- _Assignment_: Lines from the entries below that hold "moved" form the answer; copy all of them.

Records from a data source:
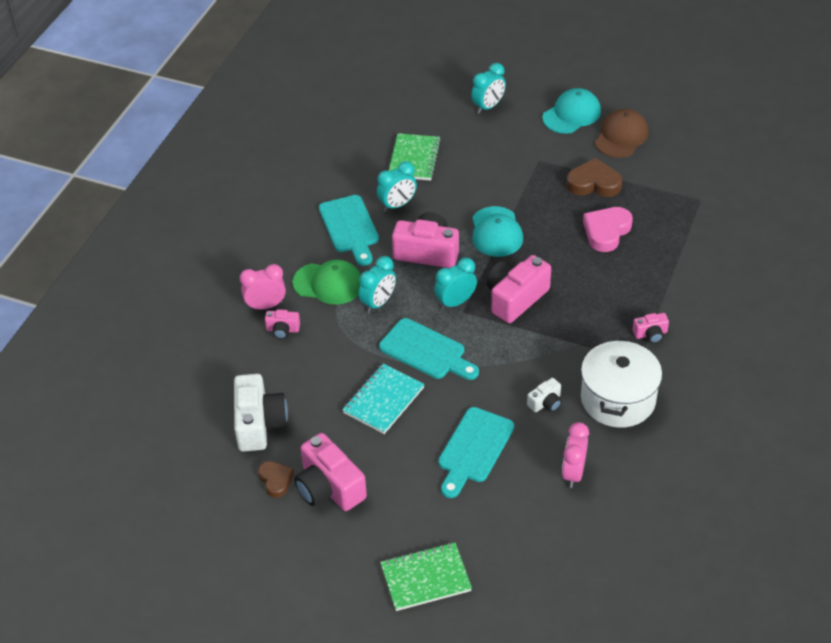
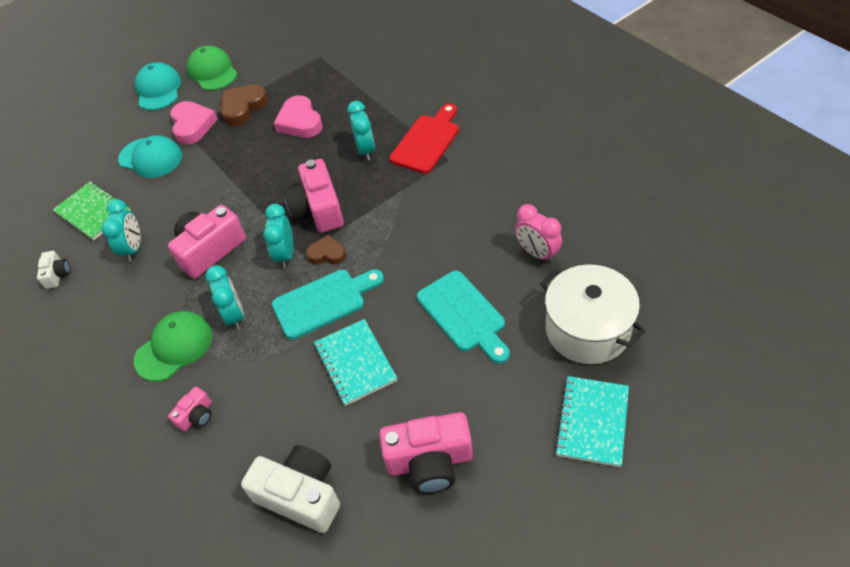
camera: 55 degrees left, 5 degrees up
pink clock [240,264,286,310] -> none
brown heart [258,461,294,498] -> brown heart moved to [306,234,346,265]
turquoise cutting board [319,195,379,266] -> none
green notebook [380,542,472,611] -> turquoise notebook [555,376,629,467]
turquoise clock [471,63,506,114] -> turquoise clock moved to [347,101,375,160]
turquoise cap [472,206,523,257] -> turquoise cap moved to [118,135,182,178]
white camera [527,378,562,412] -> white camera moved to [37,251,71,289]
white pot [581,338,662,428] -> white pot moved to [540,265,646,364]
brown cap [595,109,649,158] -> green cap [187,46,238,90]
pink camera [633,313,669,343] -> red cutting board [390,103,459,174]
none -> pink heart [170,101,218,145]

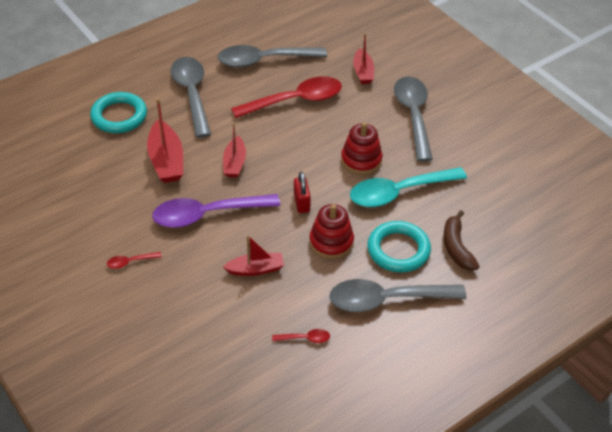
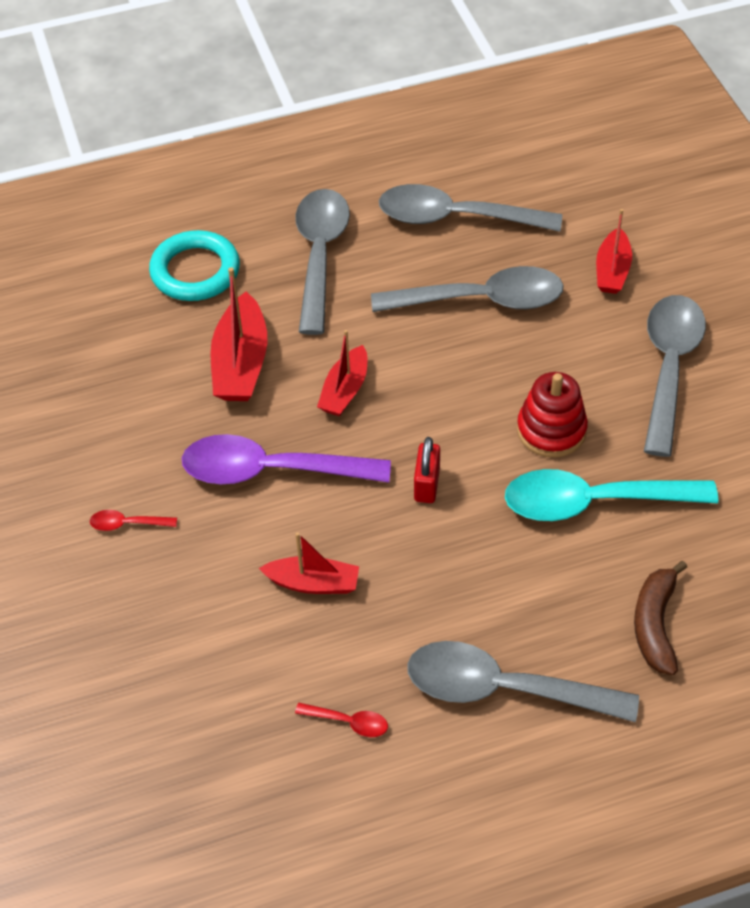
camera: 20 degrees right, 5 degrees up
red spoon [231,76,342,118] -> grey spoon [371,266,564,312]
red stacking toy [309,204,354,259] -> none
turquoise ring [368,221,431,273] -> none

- _Output of the task_:
brown heart [258,461,294,498] -> brown heart moved to [306,234,346,265]
turquoise clock [471,63,506,114] -> turquoise clock moved to [347,101,375,160]
turquoise cap [472,206,523,257] -> turquoise cap moved to [118,135,182,178]
white camera [527,378,562,412] -> white camera moved to [37,251,71,289]
white pot [581,338,662,428] -> white pot moved to [540,265,646,364]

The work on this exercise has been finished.